[Data section]

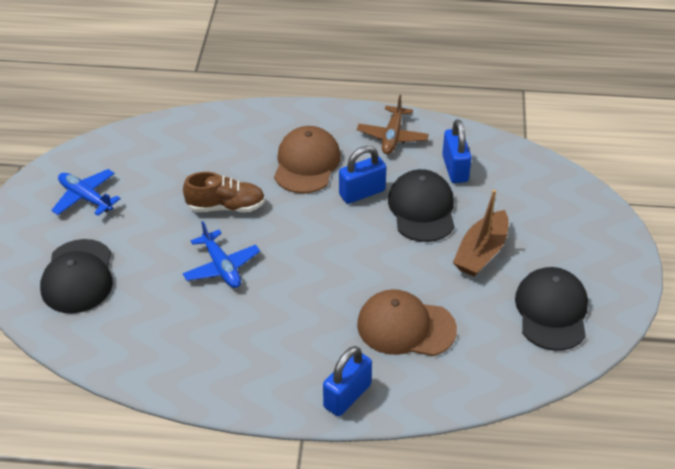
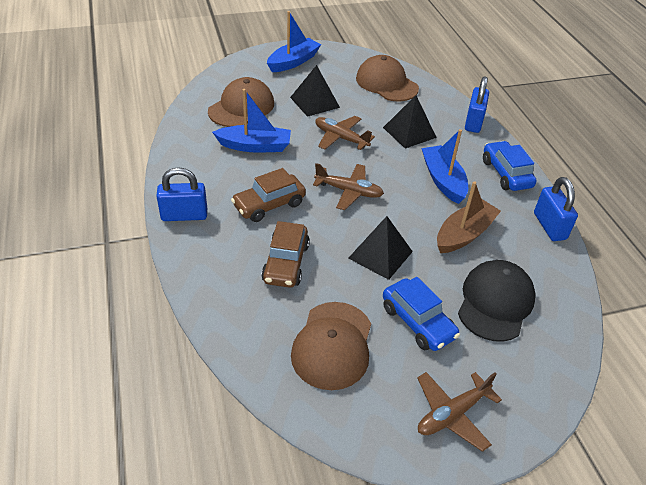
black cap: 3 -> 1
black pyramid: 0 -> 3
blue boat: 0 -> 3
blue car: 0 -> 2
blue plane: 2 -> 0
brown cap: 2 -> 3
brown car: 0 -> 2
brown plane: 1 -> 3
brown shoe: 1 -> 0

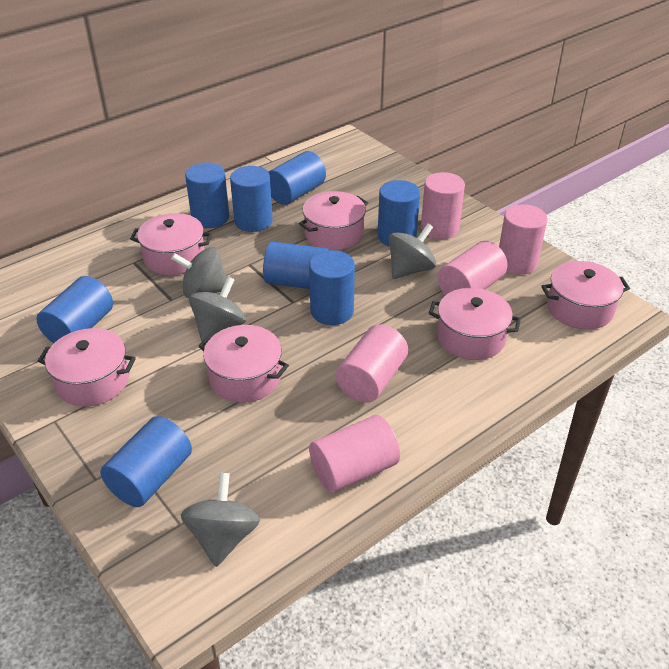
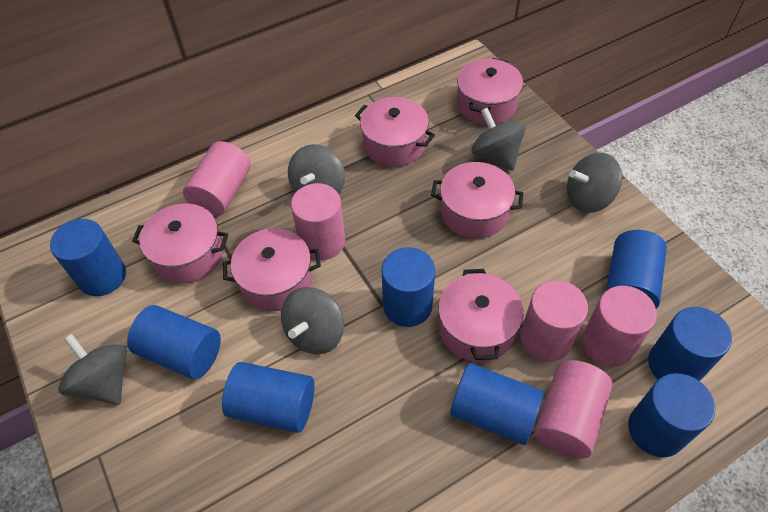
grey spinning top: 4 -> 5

[/Data section]

What needs to be done:
Each line from the one containing "black pyramid: 0 -> 3" through the end of the listing is to be set down exactly, with all pictures left out.

Answer:
black pyramid: 0 -> 3
blue boat: 0 -> 3
blue car: 0 -> 2
blue plane: 2 -> 0
brown cap: 2 -> 3
brown car: 0 -> 2
brown plane: 1 -> 3
brown shoe: 1 -> 0

grey spinning top: 4 -> 5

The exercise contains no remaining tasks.